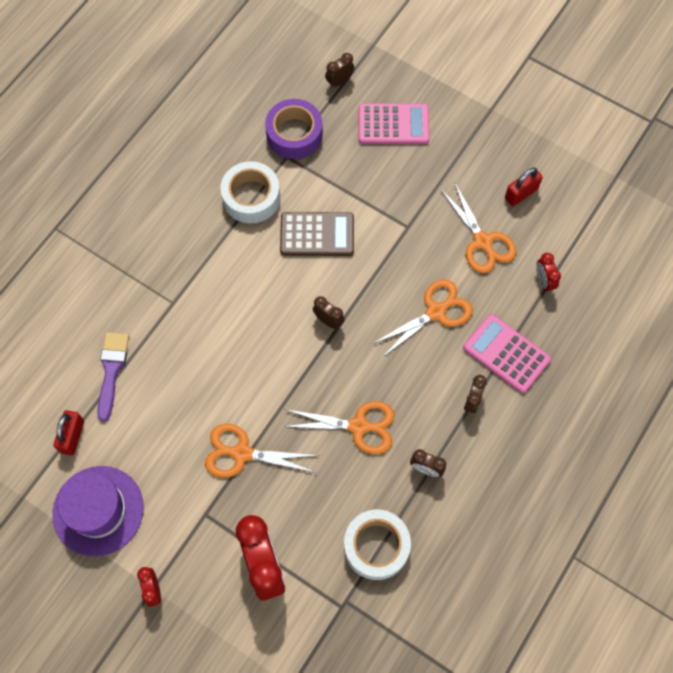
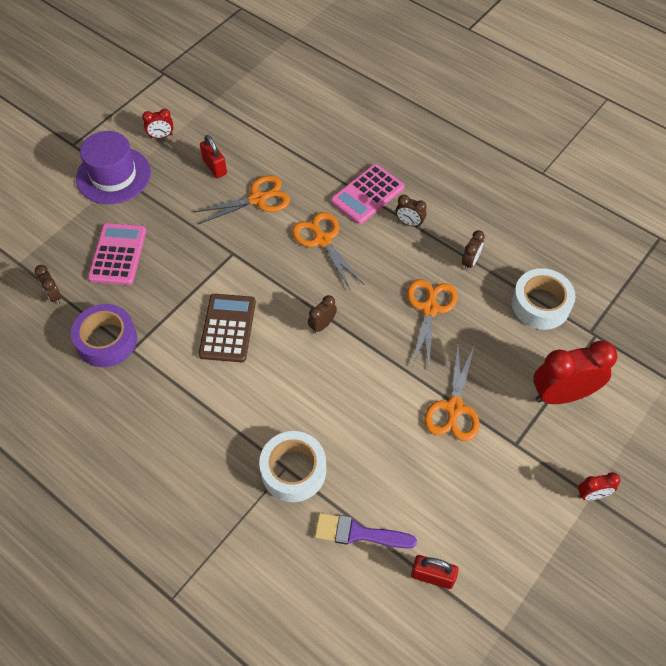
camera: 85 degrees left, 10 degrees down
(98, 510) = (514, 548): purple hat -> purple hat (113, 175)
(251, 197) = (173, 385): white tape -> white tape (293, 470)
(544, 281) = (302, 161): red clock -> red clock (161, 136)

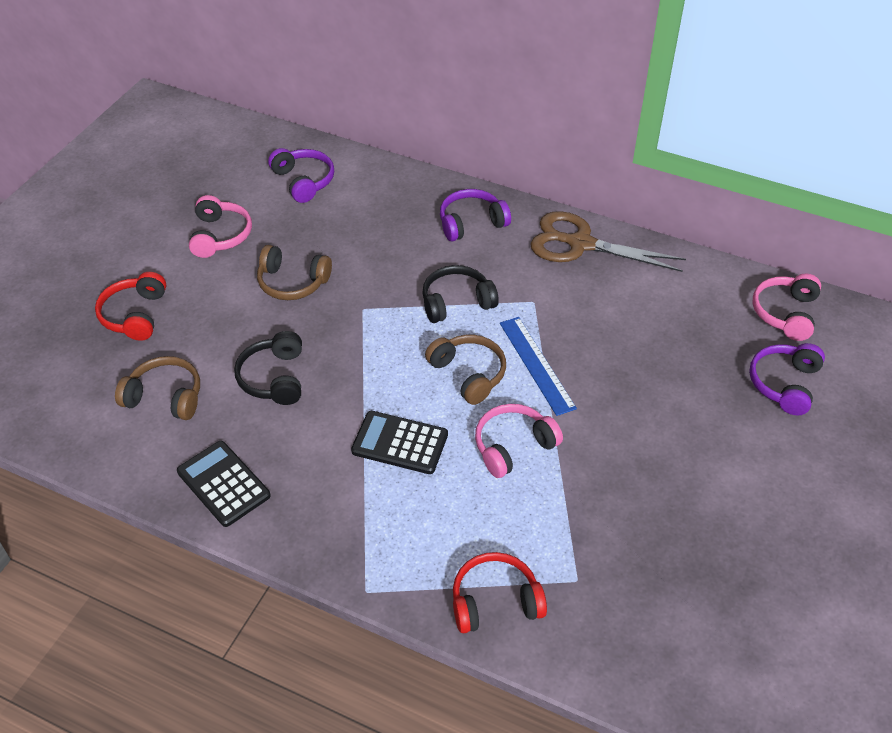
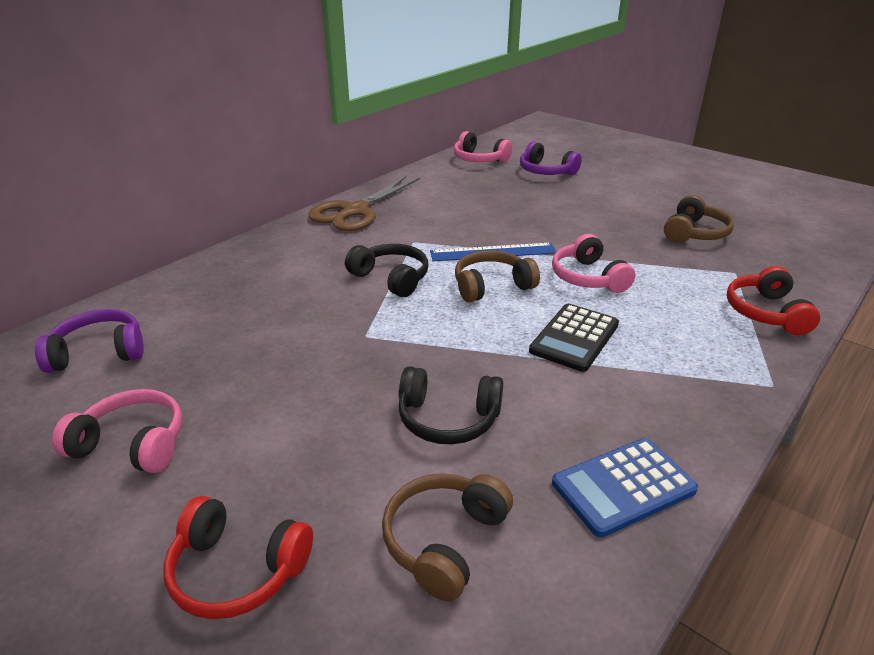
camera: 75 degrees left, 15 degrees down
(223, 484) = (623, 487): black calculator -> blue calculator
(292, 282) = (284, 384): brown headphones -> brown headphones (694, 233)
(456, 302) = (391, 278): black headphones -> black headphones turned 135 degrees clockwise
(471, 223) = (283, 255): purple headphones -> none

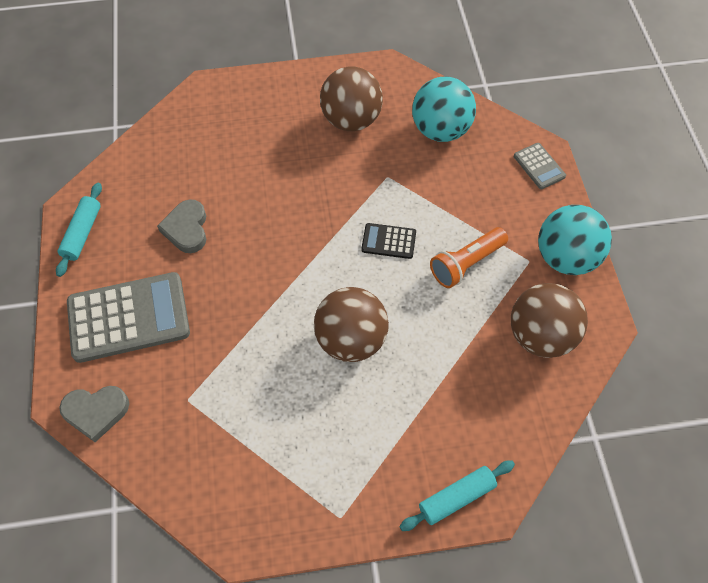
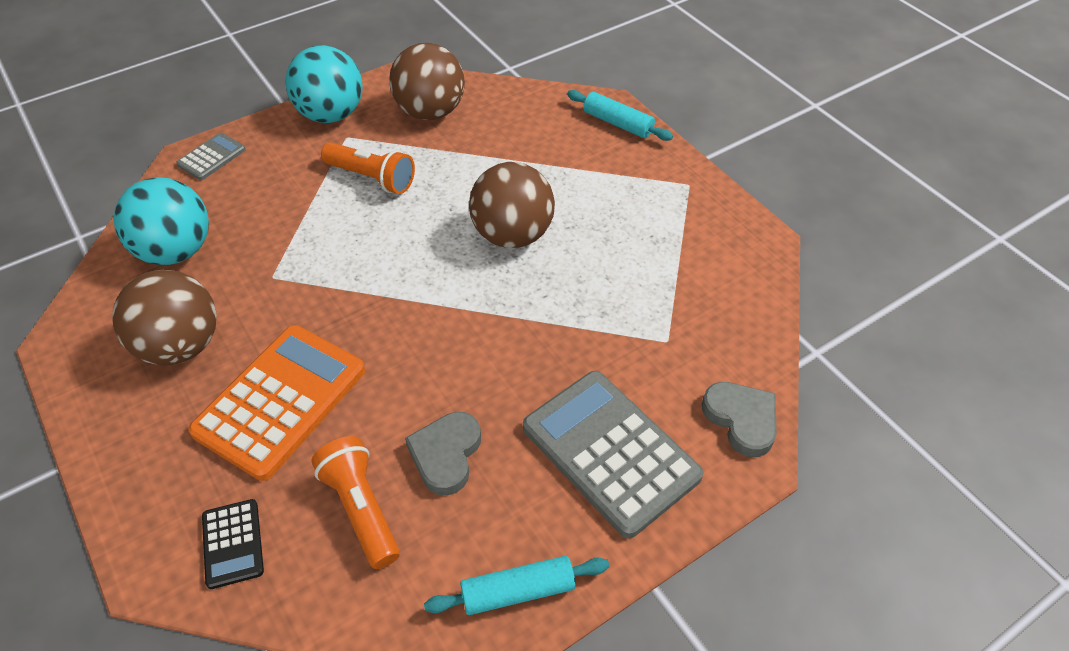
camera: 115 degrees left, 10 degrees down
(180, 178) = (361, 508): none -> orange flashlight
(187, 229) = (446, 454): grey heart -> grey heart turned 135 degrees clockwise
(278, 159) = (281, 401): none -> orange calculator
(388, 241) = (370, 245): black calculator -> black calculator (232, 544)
::::::::
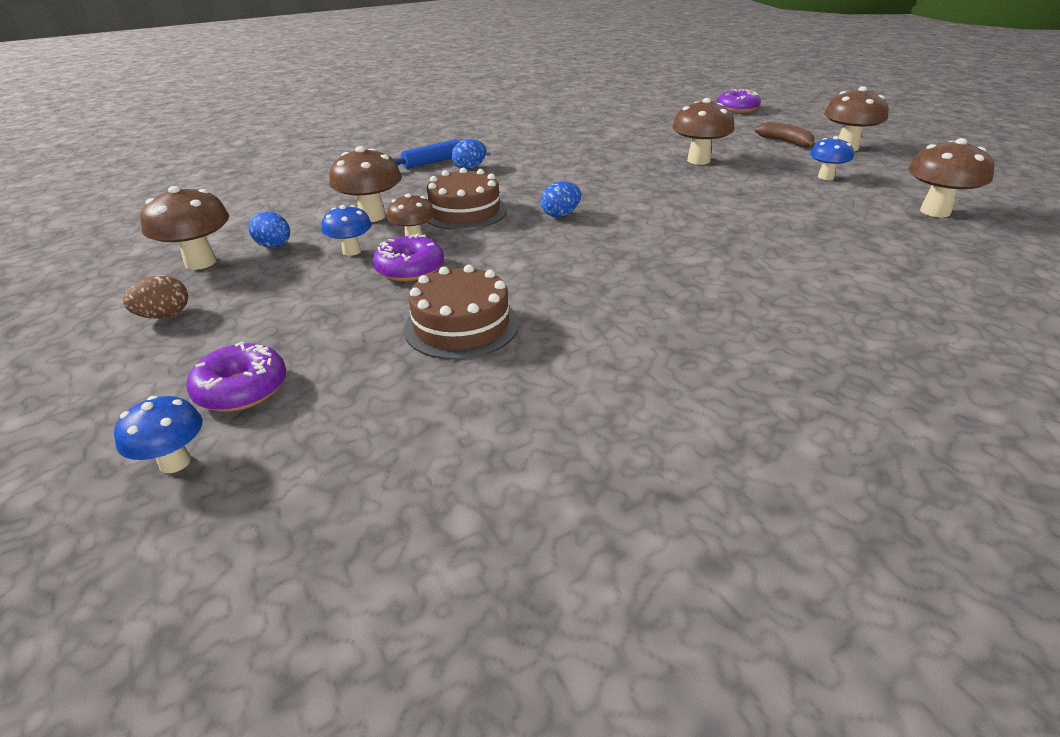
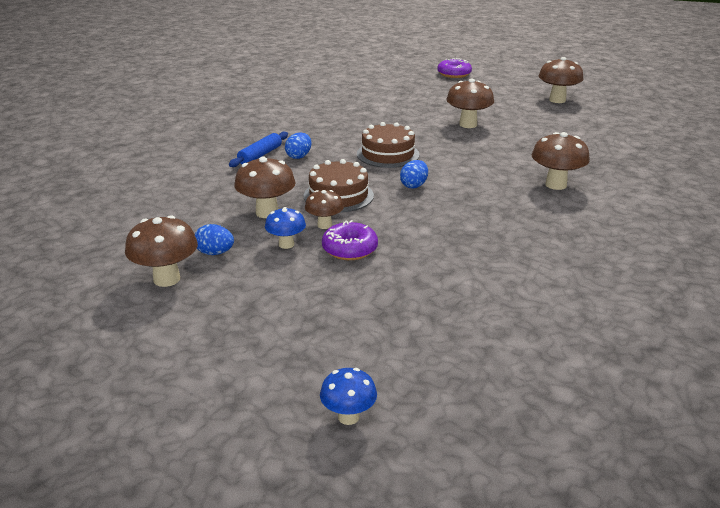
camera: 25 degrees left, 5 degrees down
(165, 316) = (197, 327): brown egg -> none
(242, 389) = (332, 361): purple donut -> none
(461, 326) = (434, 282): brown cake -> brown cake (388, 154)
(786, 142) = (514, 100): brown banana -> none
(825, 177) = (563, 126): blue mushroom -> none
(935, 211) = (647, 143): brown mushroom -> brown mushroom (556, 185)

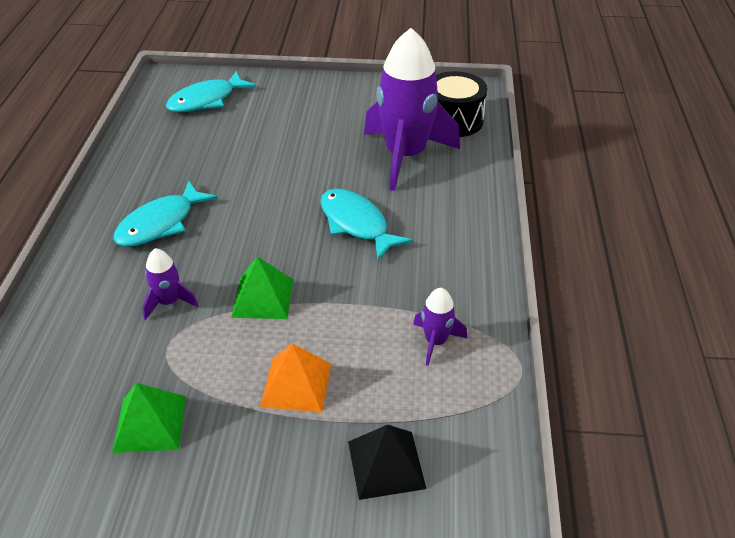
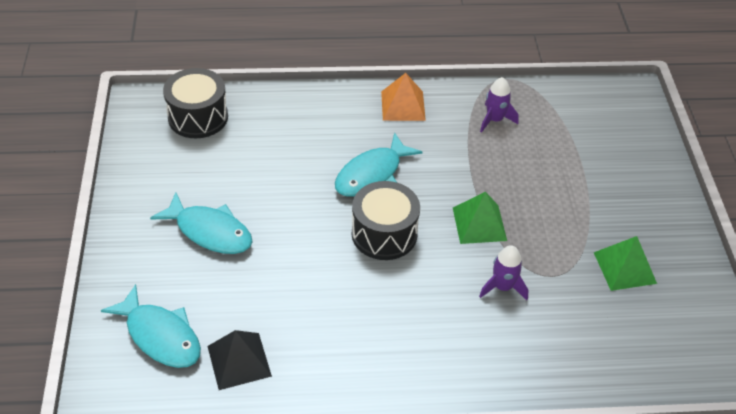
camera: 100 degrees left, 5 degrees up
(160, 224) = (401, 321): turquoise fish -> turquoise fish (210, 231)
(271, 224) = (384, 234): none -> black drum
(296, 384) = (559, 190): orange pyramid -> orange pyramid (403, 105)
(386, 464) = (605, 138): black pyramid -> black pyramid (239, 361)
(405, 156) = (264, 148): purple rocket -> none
::::::::
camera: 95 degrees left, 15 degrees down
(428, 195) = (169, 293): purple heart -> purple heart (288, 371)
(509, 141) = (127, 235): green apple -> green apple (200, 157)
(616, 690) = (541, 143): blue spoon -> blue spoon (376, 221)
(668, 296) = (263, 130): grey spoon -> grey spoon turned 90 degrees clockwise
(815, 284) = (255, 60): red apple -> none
::::::::
● Your objective:
Your task is to retype the entries verbatim, starting with the line that holds "camera: 100 degrees left, 5 degrees up" and stopping after the line that holds "(405, 156) = (264, 148): purple".

● Answer to the problem:
camera: 100 degrees left, 5 degrees up
(160, 224) = (401, 321): turquoise fish -> turquoise fish (210, 231)
(271, 224) = (384, 234): none -> black drum
(296, 384) = (559, 190): orange pyramid -> orange pyramid (403, 105)
(386, 464) = (605, 138): black pyramid -> black pyramid (239, 361)
(405, 156) = (264, 148): purple rocket -> none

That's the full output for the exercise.